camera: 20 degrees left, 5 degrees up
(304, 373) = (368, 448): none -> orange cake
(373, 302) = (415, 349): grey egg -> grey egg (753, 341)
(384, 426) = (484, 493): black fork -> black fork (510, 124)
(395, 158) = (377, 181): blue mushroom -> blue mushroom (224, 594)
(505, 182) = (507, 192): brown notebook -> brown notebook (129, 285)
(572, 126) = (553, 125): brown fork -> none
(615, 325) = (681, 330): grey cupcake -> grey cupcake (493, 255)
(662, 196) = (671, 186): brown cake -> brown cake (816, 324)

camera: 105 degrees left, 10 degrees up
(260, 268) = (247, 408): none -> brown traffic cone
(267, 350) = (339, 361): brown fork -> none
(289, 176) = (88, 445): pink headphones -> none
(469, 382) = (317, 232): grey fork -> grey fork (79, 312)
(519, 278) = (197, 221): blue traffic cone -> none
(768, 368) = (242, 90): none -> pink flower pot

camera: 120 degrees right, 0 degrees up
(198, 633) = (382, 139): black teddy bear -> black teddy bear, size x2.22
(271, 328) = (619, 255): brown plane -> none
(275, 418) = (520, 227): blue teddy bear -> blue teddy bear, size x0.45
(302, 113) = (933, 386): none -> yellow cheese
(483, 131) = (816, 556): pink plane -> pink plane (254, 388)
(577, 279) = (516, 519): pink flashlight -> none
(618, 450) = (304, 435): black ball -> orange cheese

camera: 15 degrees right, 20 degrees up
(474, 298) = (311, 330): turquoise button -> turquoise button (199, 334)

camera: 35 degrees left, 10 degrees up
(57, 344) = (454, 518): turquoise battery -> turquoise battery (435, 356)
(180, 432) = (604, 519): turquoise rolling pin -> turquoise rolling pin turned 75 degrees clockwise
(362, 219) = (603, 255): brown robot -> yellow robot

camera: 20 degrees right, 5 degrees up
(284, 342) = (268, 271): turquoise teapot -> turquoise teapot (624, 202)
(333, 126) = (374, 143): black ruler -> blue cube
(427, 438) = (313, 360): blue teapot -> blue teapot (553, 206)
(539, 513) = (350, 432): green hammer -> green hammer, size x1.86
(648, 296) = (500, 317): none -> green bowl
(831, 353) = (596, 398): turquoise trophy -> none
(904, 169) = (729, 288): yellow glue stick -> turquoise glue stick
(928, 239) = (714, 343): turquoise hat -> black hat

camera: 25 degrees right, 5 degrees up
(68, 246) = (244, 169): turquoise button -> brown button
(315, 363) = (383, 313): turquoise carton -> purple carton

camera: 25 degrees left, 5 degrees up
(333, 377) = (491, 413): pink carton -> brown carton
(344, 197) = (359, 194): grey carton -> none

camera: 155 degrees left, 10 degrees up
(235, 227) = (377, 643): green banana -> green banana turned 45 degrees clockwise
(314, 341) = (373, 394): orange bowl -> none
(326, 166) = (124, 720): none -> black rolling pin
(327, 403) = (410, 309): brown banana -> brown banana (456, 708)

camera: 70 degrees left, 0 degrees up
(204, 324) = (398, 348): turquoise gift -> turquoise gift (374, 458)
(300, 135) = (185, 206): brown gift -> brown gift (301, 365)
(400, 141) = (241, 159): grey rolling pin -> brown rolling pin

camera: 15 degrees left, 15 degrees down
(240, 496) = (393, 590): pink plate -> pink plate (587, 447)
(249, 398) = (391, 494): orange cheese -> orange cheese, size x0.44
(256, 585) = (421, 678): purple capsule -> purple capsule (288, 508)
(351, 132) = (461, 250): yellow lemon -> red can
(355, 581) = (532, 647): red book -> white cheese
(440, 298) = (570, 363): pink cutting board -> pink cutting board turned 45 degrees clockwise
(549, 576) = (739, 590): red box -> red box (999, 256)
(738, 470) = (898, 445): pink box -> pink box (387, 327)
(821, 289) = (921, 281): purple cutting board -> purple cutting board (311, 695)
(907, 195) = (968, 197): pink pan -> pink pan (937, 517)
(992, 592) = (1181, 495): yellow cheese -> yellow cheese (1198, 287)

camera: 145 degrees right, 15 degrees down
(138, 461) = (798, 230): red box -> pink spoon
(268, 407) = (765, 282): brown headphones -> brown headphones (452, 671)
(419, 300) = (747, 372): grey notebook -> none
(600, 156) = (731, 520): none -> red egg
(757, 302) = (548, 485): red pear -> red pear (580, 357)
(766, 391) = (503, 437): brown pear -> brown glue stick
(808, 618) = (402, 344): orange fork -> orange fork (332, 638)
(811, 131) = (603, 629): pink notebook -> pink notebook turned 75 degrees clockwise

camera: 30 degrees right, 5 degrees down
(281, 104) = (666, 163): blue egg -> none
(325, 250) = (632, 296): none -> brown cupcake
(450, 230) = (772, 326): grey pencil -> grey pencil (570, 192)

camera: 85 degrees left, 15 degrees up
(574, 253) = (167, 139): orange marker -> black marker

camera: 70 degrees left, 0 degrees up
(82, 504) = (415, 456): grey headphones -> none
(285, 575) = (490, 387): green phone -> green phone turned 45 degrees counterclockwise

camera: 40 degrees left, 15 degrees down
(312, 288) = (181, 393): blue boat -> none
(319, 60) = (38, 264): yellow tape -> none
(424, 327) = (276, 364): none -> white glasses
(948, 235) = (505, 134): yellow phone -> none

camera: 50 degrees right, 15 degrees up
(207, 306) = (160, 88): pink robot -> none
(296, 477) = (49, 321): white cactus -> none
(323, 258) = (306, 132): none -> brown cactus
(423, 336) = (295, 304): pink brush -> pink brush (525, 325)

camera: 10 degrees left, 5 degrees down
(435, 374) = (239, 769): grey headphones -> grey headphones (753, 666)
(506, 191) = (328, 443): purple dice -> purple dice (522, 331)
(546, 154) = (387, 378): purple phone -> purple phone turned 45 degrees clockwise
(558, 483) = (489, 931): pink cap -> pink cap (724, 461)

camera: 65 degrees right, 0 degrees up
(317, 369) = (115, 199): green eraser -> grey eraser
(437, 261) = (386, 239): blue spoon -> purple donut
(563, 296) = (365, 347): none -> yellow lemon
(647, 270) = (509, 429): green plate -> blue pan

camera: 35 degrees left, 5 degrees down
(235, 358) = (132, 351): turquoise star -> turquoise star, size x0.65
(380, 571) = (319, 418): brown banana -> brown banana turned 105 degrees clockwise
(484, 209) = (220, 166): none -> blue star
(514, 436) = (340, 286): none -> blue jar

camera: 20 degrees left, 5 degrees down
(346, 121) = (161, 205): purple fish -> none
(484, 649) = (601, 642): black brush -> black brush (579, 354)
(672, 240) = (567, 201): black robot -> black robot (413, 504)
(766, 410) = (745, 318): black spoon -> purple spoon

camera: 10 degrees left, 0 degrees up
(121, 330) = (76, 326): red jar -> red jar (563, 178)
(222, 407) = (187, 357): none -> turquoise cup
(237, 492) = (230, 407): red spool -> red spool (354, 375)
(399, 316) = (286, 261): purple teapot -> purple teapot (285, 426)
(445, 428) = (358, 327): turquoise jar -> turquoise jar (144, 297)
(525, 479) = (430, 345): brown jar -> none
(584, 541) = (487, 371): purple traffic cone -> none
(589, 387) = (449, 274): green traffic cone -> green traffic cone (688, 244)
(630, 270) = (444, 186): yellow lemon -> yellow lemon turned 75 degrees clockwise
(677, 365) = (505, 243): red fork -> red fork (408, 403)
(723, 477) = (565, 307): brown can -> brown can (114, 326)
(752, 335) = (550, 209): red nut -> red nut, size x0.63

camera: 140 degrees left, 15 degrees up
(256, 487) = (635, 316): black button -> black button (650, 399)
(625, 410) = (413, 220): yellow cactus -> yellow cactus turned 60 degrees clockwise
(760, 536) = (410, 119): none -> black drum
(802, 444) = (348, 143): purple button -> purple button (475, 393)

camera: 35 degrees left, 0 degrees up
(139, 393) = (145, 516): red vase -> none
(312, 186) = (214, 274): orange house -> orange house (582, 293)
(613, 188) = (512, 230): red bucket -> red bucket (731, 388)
----------------
TASK REQUIREMENTS> Would you print exactly and only the lines of the material above that run from the line with "(928, 239) = (714, 343): turquoise" through the line with "(326, 166) = (124, 720): none", both included?

ANSWER AREA>
(928, 239) = (714, 343): turquoise hat -> black hat

camera: 25 degrees right, 5 degrees up
(68, 246) = (244, 169): turquoise button -> brown button
(315, 363) = (383, 313): turquoise carton -> purple carton

camera: 25 degrees left, 5 degrees up
(333, 377) = (491, 413): pink carton -> brown carton
(344, 197) = (359, 194): grey carton -> none

camera: 155 degrees left, 10 degrees up
(235, 227) = (377, 643): green banana -> green banana turned 45 degrees clockwise
(314, 341) = (373, 394): orange bowl -> none
(326, 166) = (124, 720): none -> black rolling pin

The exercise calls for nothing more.